**Working data**:

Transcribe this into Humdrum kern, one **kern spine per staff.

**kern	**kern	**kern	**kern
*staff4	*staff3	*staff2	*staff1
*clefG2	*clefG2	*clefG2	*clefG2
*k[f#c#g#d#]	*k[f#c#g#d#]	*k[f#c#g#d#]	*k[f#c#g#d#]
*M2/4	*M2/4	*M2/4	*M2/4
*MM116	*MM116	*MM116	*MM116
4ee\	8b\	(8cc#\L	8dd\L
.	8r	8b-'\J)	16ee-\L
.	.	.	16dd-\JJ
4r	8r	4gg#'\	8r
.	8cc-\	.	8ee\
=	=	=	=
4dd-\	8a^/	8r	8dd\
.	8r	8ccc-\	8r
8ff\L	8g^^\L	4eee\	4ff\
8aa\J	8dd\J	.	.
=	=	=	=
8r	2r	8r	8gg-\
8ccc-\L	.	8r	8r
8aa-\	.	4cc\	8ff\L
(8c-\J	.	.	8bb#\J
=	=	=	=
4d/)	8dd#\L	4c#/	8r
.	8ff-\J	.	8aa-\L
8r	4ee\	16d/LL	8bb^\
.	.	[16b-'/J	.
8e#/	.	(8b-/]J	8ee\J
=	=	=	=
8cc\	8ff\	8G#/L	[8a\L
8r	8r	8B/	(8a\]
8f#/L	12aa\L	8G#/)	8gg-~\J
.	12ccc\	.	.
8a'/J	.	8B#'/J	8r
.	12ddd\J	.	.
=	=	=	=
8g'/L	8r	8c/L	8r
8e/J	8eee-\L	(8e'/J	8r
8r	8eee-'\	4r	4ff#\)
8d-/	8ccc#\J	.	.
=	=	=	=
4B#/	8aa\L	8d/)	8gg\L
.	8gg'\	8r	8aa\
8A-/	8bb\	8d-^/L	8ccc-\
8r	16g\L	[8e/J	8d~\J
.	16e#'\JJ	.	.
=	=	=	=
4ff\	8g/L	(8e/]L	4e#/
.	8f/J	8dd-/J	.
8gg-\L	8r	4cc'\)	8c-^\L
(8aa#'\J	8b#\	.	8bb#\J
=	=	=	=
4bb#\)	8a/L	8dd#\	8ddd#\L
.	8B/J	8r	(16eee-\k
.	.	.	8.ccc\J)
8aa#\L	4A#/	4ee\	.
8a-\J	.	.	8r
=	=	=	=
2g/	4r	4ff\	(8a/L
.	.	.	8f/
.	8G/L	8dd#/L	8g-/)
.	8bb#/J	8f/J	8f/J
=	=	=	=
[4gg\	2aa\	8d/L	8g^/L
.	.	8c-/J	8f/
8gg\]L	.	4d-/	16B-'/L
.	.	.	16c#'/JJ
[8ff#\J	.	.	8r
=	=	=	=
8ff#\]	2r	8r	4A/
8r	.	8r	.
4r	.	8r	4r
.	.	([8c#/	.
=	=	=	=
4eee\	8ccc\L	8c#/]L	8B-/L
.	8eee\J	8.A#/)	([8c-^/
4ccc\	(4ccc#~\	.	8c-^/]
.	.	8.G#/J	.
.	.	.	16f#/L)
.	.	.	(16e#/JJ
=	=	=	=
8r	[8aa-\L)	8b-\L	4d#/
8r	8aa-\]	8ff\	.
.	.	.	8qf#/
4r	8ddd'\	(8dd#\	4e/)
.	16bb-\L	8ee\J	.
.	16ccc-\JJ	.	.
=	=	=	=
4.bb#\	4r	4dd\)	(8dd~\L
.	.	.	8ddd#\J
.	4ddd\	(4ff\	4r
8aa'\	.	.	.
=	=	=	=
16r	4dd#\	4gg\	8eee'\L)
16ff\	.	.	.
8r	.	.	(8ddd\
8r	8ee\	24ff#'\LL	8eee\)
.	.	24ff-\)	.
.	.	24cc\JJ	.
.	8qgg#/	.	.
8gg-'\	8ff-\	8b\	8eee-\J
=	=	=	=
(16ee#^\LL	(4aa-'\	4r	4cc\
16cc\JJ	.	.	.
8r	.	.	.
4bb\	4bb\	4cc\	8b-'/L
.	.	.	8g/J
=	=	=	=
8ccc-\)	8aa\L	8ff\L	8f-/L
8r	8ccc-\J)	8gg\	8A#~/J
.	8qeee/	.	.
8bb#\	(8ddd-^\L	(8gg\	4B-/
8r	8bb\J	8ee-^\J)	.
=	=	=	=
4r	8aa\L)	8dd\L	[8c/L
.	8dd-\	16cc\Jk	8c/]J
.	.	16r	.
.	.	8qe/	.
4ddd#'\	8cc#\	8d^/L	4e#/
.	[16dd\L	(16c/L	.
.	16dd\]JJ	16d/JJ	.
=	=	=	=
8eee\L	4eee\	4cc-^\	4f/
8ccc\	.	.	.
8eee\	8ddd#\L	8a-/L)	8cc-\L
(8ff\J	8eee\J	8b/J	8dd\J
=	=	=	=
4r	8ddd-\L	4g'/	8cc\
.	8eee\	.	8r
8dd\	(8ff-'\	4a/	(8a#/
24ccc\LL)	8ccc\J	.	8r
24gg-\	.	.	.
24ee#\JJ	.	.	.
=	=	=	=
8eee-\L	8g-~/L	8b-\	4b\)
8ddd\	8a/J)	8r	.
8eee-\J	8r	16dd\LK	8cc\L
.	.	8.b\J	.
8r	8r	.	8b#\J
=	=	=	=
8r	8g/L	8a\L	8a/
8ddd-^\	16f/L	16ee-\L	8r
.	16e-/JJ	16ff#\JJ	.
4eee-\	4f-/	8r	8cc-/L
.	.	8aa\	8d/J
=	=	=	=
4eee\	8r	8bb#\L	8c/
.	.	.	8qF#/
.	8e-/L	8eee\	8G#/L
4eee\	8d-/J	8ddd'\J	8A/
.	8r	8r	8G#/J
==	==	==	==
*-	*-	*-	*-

**Directions**: Show each line of the listing above that contains the string "kern".

**Result of this exercise**:
Transcribe this into Humdrum kern, one **kern spine per staff.
**kern	**kern	**kern	**kern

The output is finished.